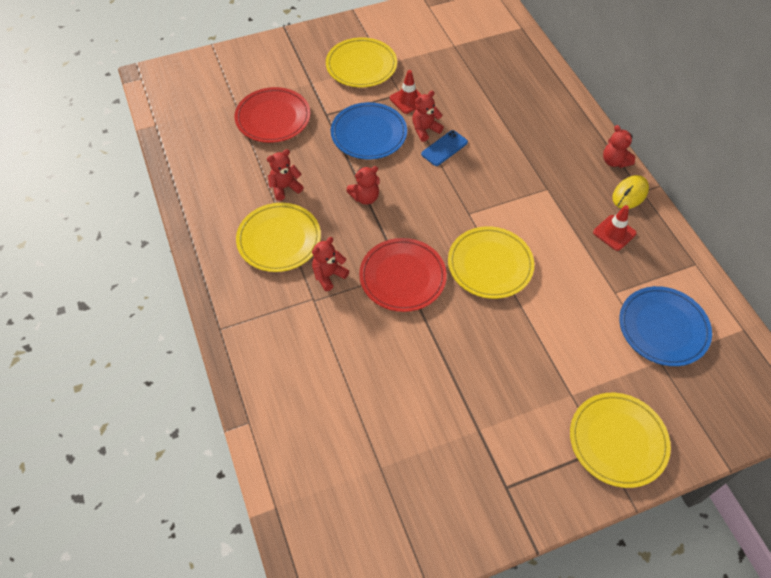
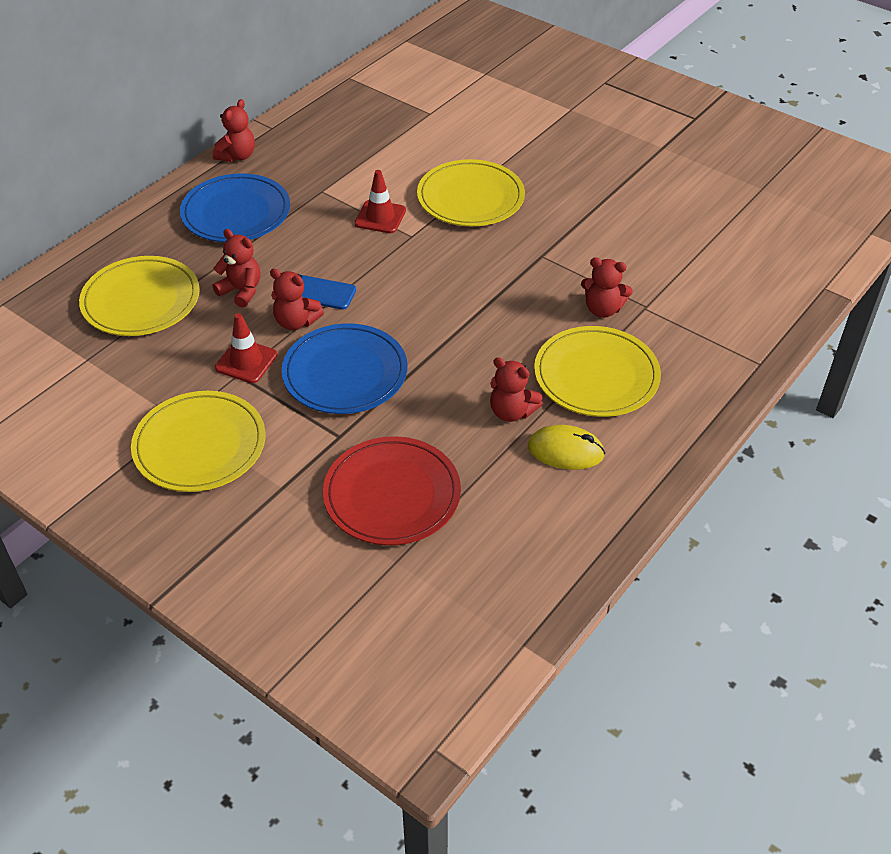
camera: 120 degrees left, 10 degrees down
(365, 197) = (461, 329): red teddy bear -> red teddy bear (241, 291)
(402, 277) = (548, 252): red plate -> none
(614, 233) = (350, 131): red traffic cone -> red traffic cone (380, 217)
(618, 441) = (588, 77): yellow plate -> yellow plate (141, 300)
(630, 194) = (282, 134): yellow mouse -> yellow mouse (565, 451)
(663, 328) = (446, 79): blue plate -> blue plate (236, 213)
* * *
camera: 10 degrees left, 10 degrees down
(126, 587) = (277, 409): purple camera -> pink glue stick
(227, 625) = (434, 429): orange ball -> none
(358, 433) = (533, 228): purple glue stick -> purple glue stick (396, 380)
---
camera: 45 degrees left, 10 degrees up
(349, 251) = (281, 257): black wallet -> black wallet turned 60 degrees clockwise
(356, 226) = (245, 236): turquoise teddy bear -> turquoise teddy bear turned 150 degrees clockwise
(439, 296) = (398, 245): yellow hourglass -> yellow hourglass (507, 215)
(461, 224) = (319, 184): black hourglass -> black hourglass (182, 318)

> GOAL OF THE EXERCISE
Once you find the line with "camera: 120 degrees left, 10 degrees down" in the entries above, output it and each line after it up to and including the line with "(663, 328) = (446, 79): blue", and nothing else.

> ANSWER BOX
camera: 120 degrees left, 10 degrees down
(365, 197) = (461, 329): red teddy bear -> red teddy bear (241, 291)
(402, 277) = (548, 252): red plate -> none
(614, 233) = (350, 131): red traffic cone -> red traffic cone (380, 217)
(618, 441) = (588, 77): yellow plate -> yellow plate (141, 300)
(630, 194) = (282, 134): yellow mouse -> yellow mouse (565, 451)
(663, 328) = (446, 79): blue plate -> blue plate (236, 213)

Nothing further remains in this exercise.